[Start of section]

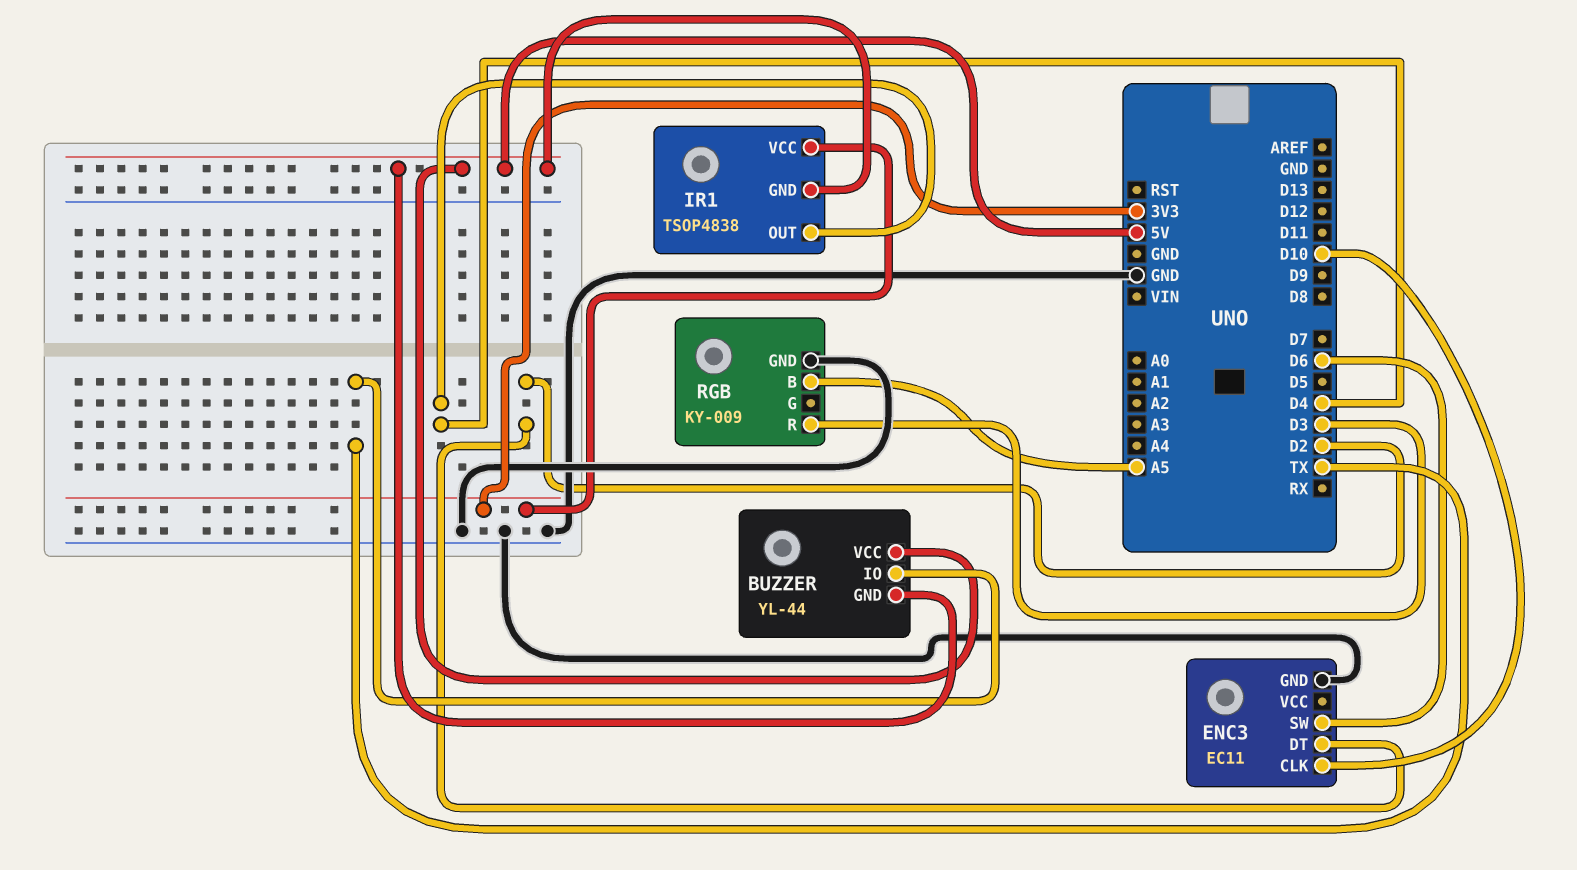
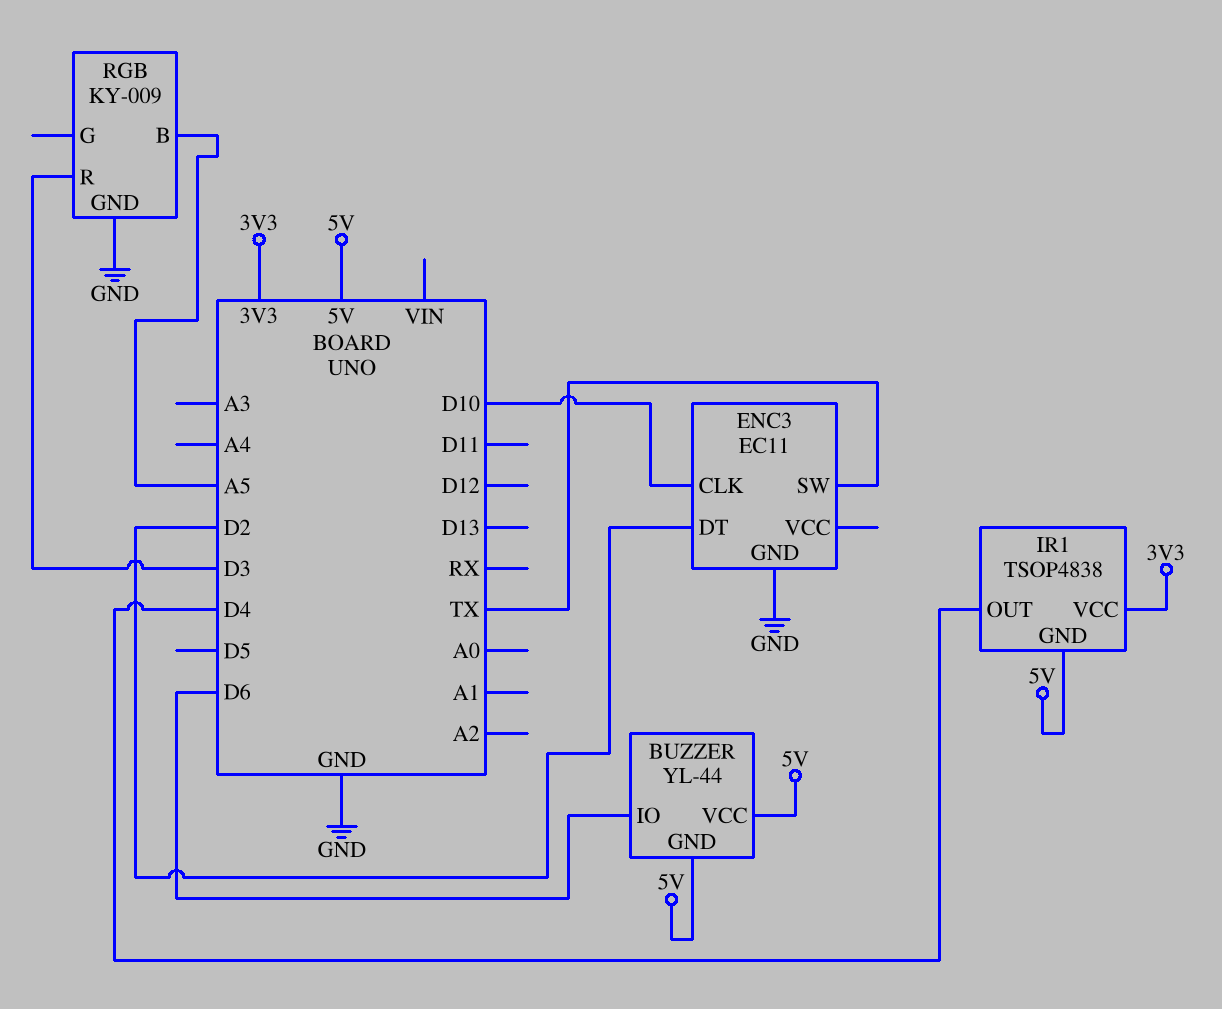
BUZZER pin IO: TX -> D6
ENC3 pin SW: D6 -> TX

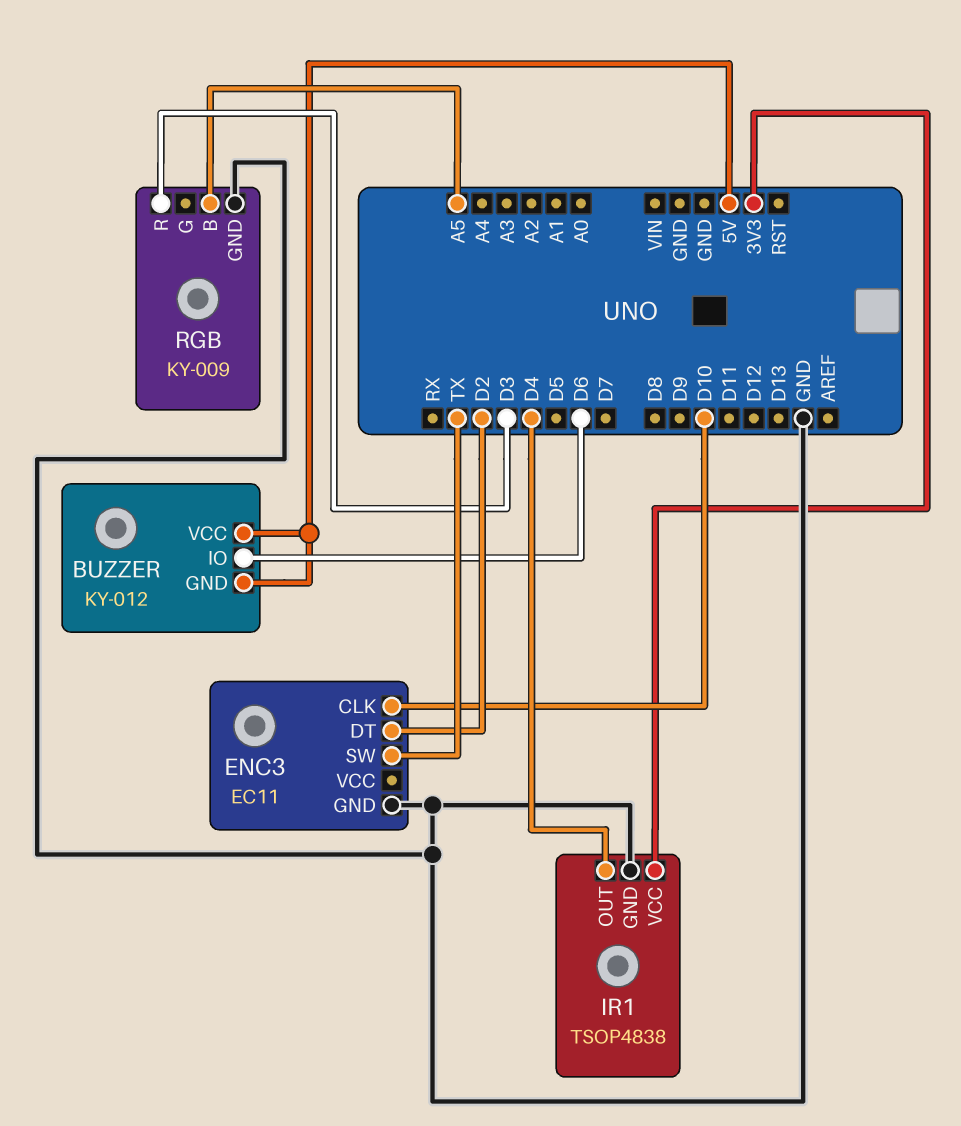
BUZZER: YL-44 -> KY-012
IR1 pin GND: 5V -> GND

[End of section]
[Start of section]

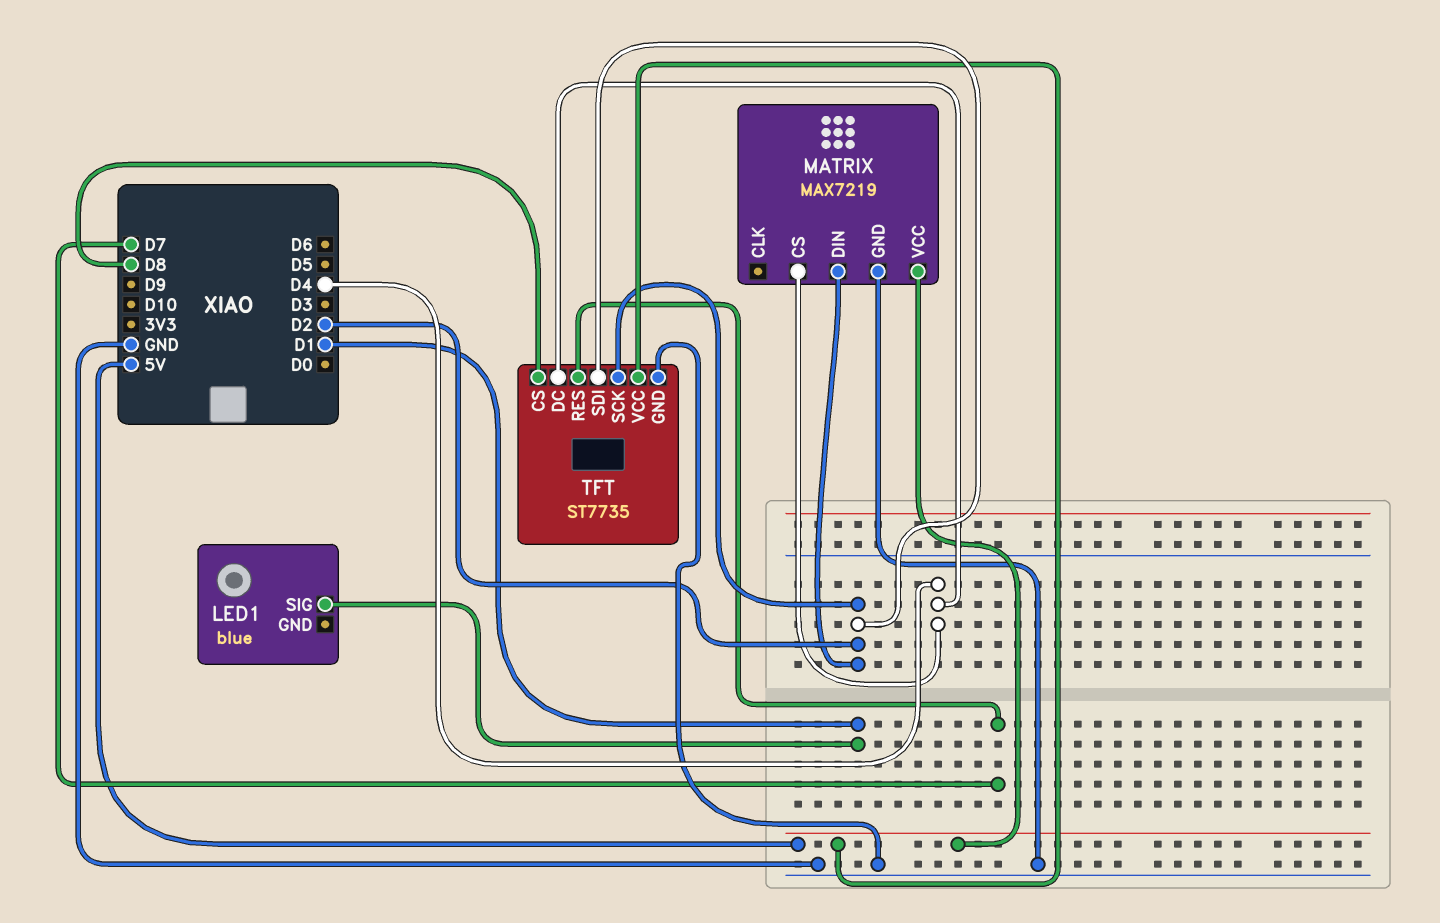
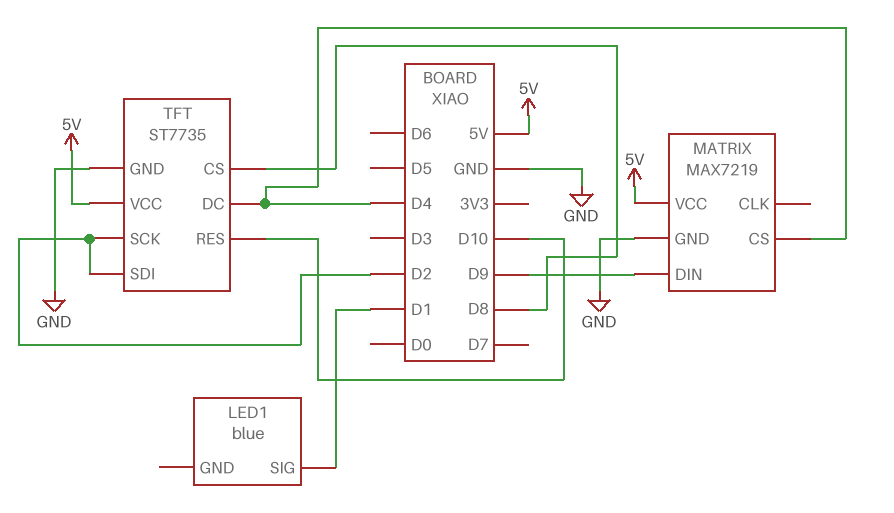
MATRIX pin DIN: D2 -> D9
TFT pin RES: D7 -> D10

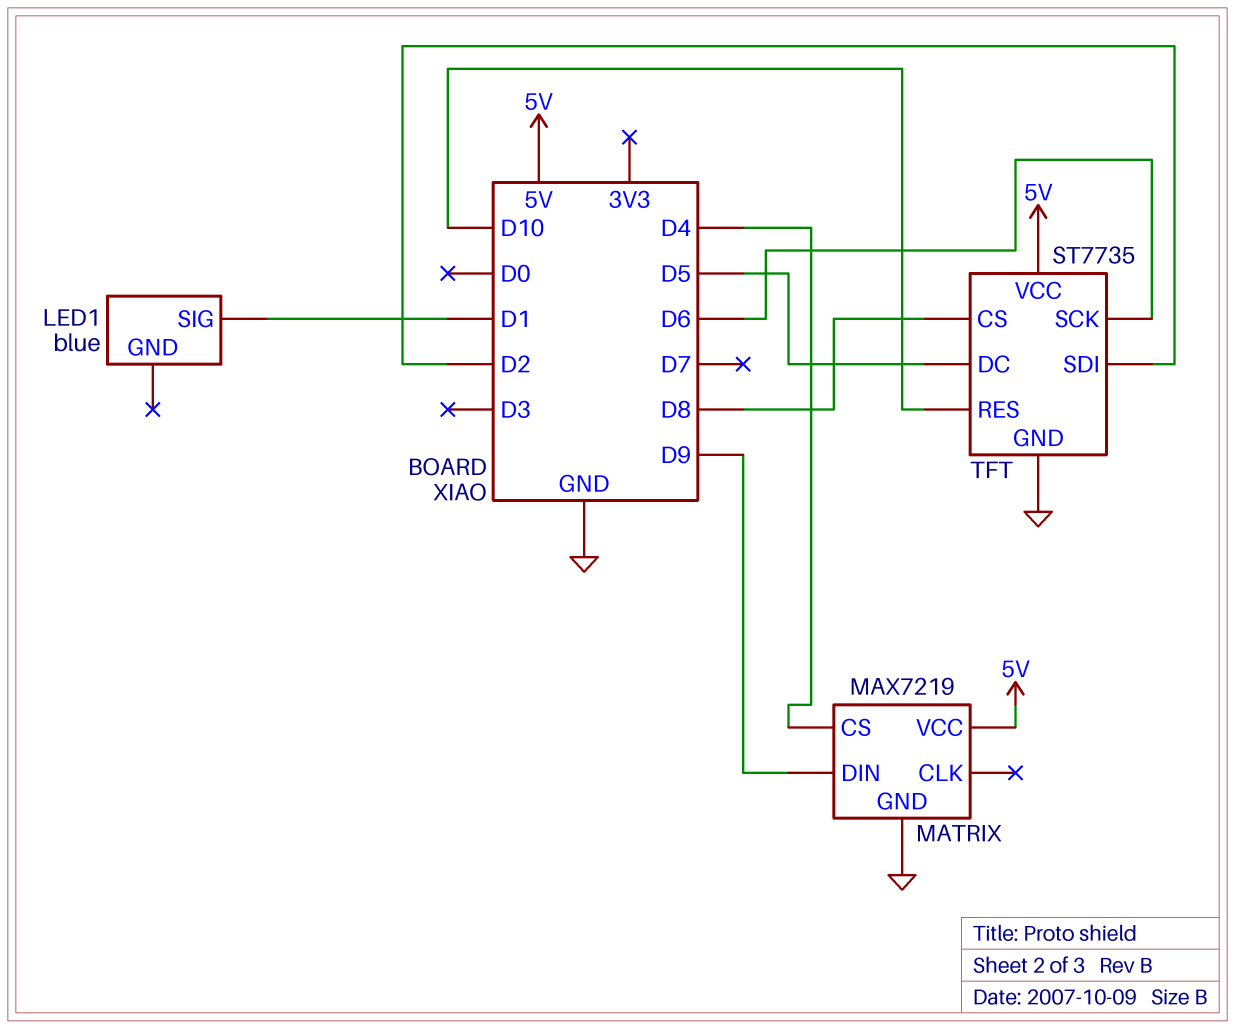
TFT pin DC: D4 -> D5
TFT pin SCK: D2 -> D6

[End of section]
[Start of section]

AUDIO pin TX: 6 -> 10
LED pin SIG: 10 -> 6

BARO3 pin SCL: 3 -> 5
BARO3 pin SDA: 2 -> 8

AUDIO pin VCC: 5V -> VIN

[End of section]

Aim of the exercise:
Leave out every line above except those from the line with "LED pin SIG: 10 -> 6" up to and including the line with "AUDIO pin VCC: 5V -> VIN", and copy those exactly.

Written solution:
LED pin SIG: 10 -> 6

BARO3 pin SCL: 3 -> 5
BARO3 pin SDA: 2 -> 8

AUDIO pin VCC: 5V -> VIN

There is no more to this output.